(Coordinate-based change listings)
******

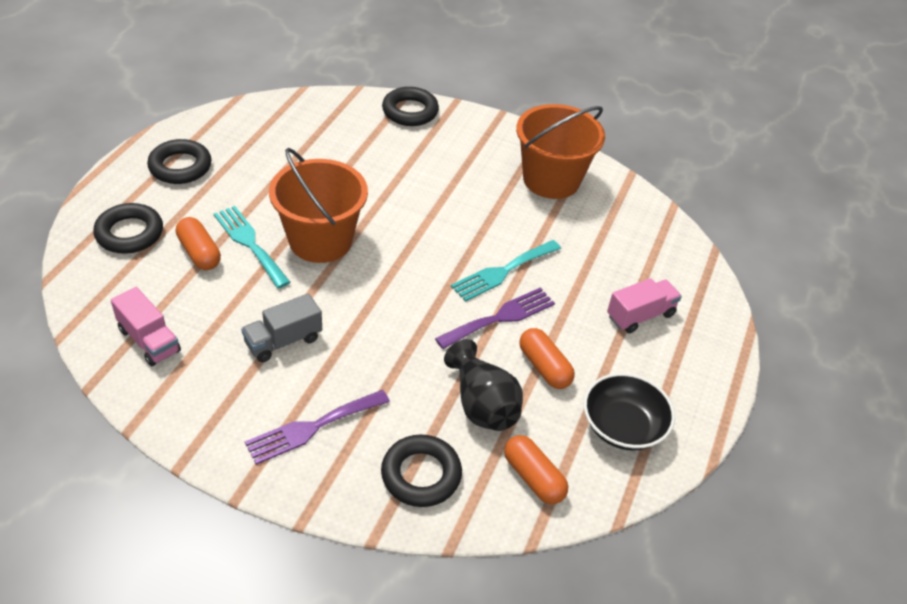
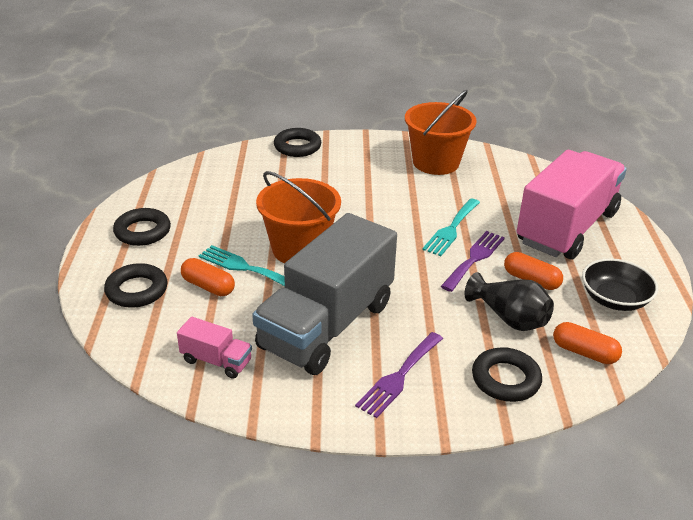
camera: 20 degrees left, 10 degrees down
(283, 341) = (327, 325): grey truck -> grey truck, size x2.39
(640, 315) = (567, 228): pink truck -> pink truck, size x2.39

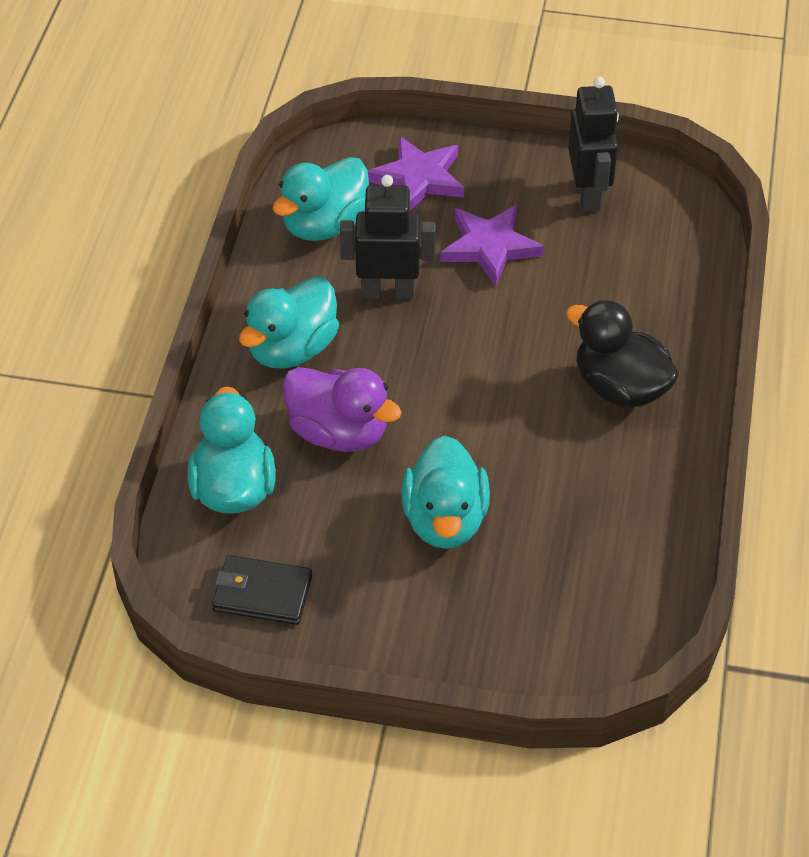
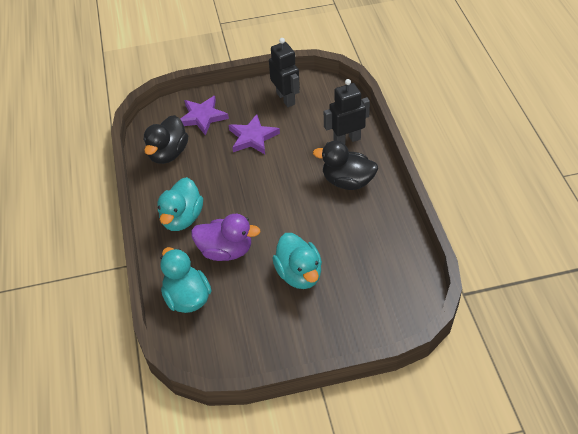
camera: 20 degrees left, 0 degrees up
(262, 593) = (228, 345): black wallet -> none
(325, 225) = (168, 153): turquoise duck -> black duck
(388, 292) = (215, 175): black robot -> black robot (346, 140)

******

▸ Aim of the exercise: The line containing "camera: 20 degrees left, 0 degrees up" marks where to begin; the last line of the records marks where to stop. Copy both and all between, exactly.

▸ Task response:
camera: 20 degrees left, 0 degrees up
(262, 593) = (228, 345): black wallet -> none
(325, 225) = (168, 153): turquoise duck -> black duck
(388, 292) = (215, 175): black robot -> black robot (346, 140)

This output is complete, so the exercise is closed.